### WHAT YOU WILL DO:
Make an exact copy of all the entries below, with the pictures left out.

(Data records)

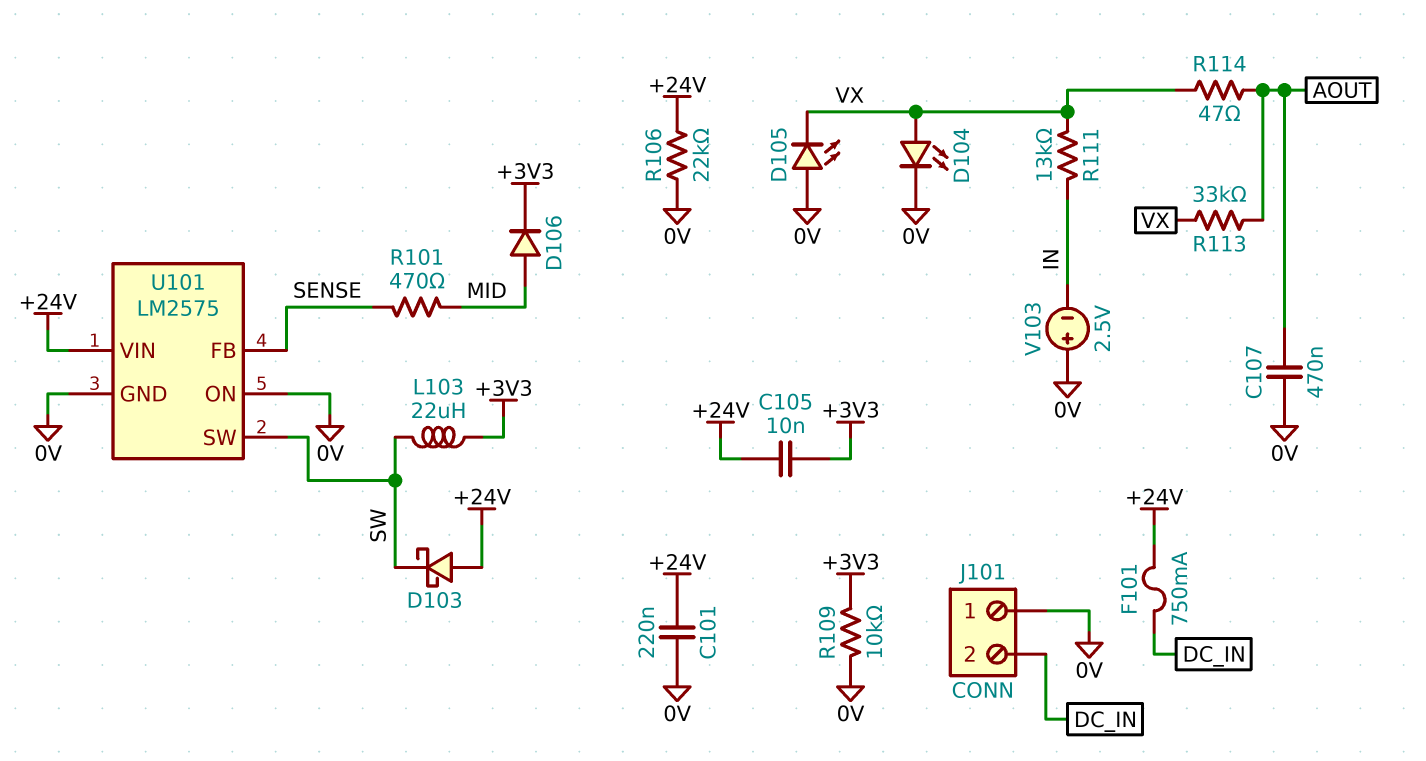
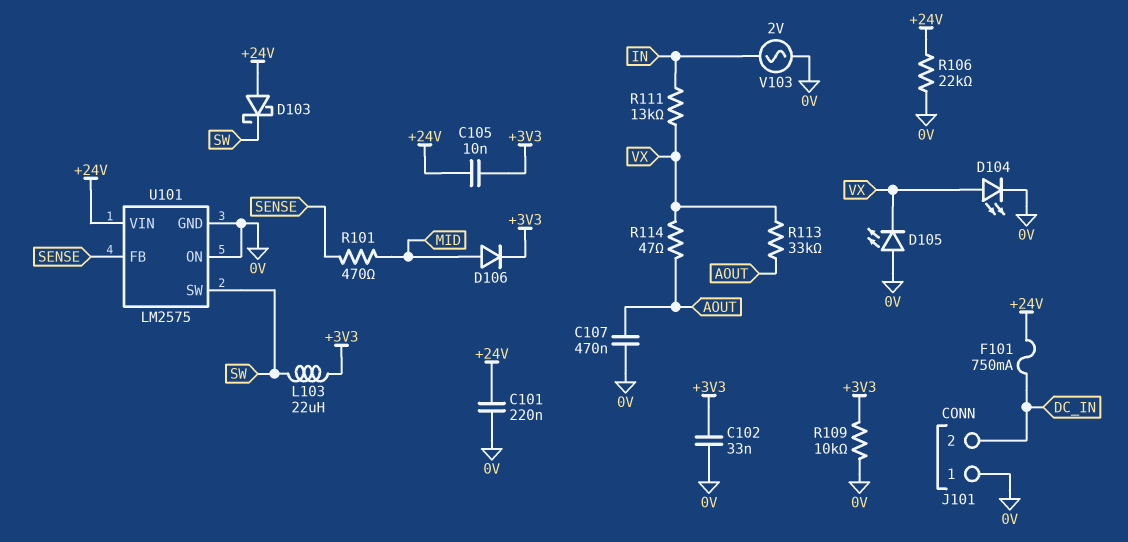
C102: none -> 33nF (+3V3, 0V)
V103: 2.5V (plus 0V, minus IN) -> AC 2V (0V, IN)

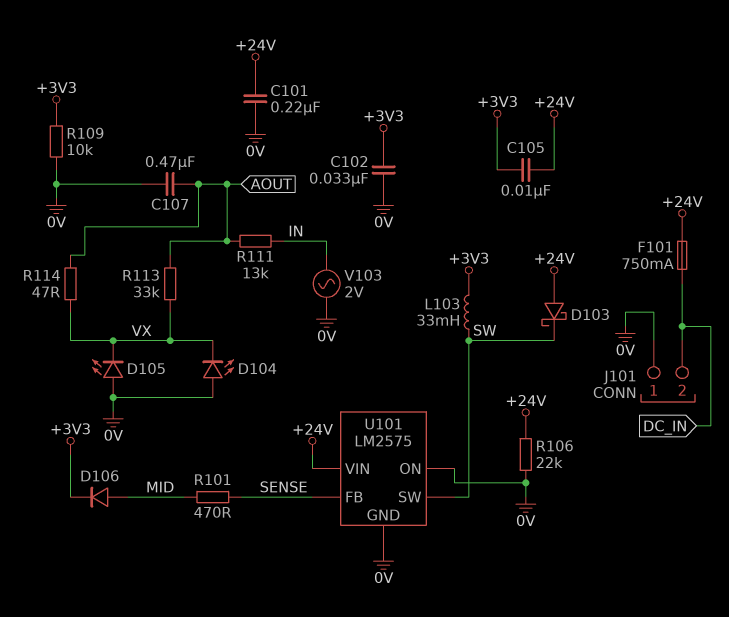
D104: LED (A VX, K 0V) -> LED (A 0V, K VX)
L103: 22uH (+3V3, SW) -> 33mH (+3V3, SW)
R111: 13k (IN, VX) -> 13k (AOUT, IN)

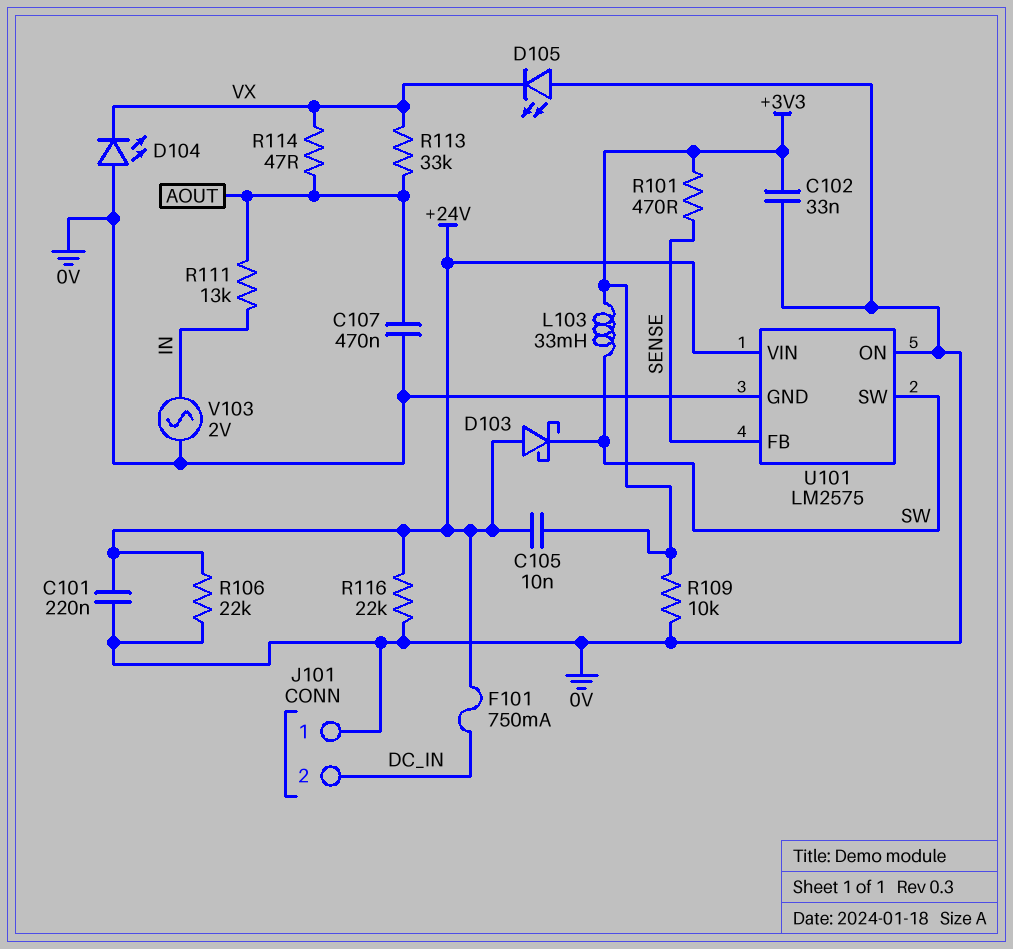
D106: diode (A MID, K +3V3) -> none
R101: 470 (MID, SENSE) -> 470 (+3V3, SENSE)
R116: none -> 22k (+24V, 0V)

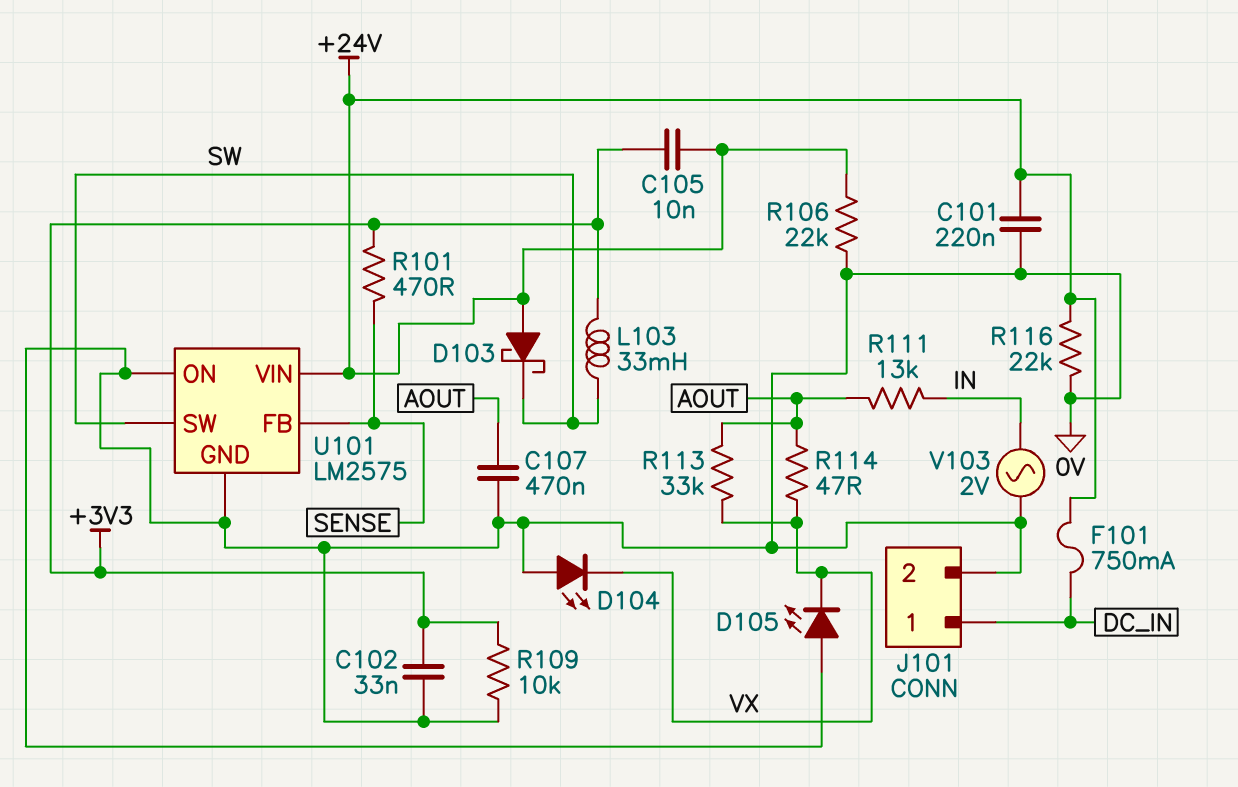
J101 pin 1: 0V -> DC_IN
J101 pin 2: DC_IN -> 0V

### SOLUTION BELOW:
C102: none -> 33nF (+3V3, 0V)
V103: 2.5V (plus 0V, minus IN) -> AC 2V (0V, IN)

D104: LED (A VX, K 0V) -> LED (A 0V, K VX)
L103: 22uH (+3V3, SW) -> 33mH (+3V3, SW)
R111: 13k (IN, VX) -> 13k (AOUT, IN)

D106: diode (A MID, K +3V3) -> none
R101: 470 (MID, SENSE) -> 470 (+3V3, SENSE)
R116: none -> 22k (+24V, 0V)

J101 pin 1: 0V -> DC_IN
J101 pin 2: DC_IN -> 0V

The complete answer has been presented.